**Data listing**.
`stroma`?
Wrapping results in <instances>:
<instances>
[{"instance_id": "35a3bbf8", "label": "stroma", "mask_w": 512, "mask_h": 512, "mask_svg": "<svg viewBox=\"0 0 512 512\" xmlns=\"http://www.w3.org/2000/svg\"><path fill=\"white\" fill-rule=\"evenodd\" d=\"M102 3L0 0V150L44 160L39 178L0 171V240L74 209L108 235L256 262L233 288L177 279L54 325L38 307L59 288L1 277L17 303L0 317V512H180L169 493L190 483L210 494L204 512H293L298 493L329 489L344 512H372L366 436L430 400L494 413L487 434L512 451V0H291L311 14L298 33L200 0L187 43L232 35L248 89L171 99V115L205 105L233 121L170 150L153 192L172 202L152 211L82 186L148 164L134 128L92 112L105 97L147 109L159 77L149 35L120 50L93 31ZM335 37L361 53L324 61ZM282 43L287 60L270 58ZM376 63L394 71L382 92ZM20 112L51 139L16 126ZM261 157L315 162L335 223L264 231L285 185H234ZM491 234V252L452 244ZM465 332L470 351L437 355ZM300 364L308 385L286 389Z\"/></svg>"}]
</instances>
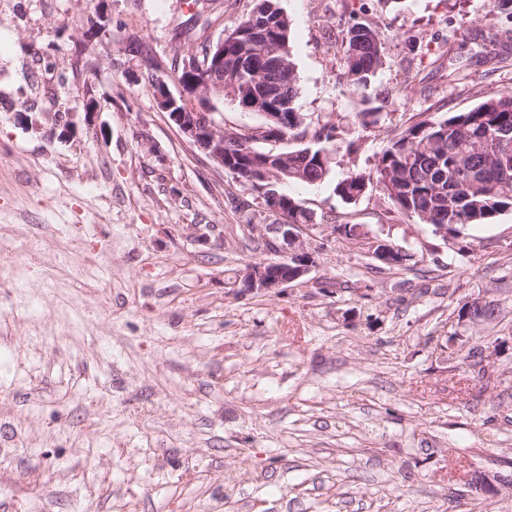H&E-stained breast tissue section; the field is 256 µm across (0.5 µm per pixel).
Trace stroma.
<instances>
[{
    "label": "stroma",
    "mask_w": 512,
    "mask_h": 512,
    "mask_svg": "<svg viewBox=\"0 0 512 512\" xmlns=\"http://www.w3.org/2000/svg\"><path fill=\"white\" fill-rule=\"evenodd\" d=\"M188 3L0 0V237L38 242L0 268V512H512V211L445 241L333 182L374 171L418 113L512 89V40L479 55L512 20L483 0H280L297 108L336 139L332 179L279 192L423 260L389 272L321 234L307 282L266 296L234 283L275 216L149 89ZM357 21L386 40L367 126L341 76ZM482 296L498 321L457 326ZM492 343L484 372L463 363Z\"/></svg>",
    "instance_id": "35a3bbf8"
}]
</instances>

**What the exercise asks**. Take the line containing "H&E-stained breast tissue" and every line after it up to the end of the data, and write them out exactly, without the pictures.

**Written answer**.
H&E-stained breast tissue section; the field is 256 µm across (0.5 µm per pixel).
Trace stroma.
<instances>
[{
    "label": "stroma",
    "mask_w": 512,
    "mask_h": 512,
    "mask_svg": "<svg viewBox=\"0 0 512 512\" xmlns=\"http://www.w3.org/2000/svg\"><path fill=\"white\" fill-rule=\"evenodd\" d=\"M188 3L0 0V237L38 242L0 268V512H512V211L445 241L333 182L374 171L418 113L512 89V40L479 55L512 20L483 0H280L297 108L336 139L332 179L279 192L423 260L389 272L321 234L307 282L266 296L234 283L275 216L149 89ZM357 21L386 40L367 126L341 76ZM482 296L498 321L457 326ZM492 343L484 372L463 363Z\"/></svg>",
    "instance_id": "35a3bbf8"
}]
</instances>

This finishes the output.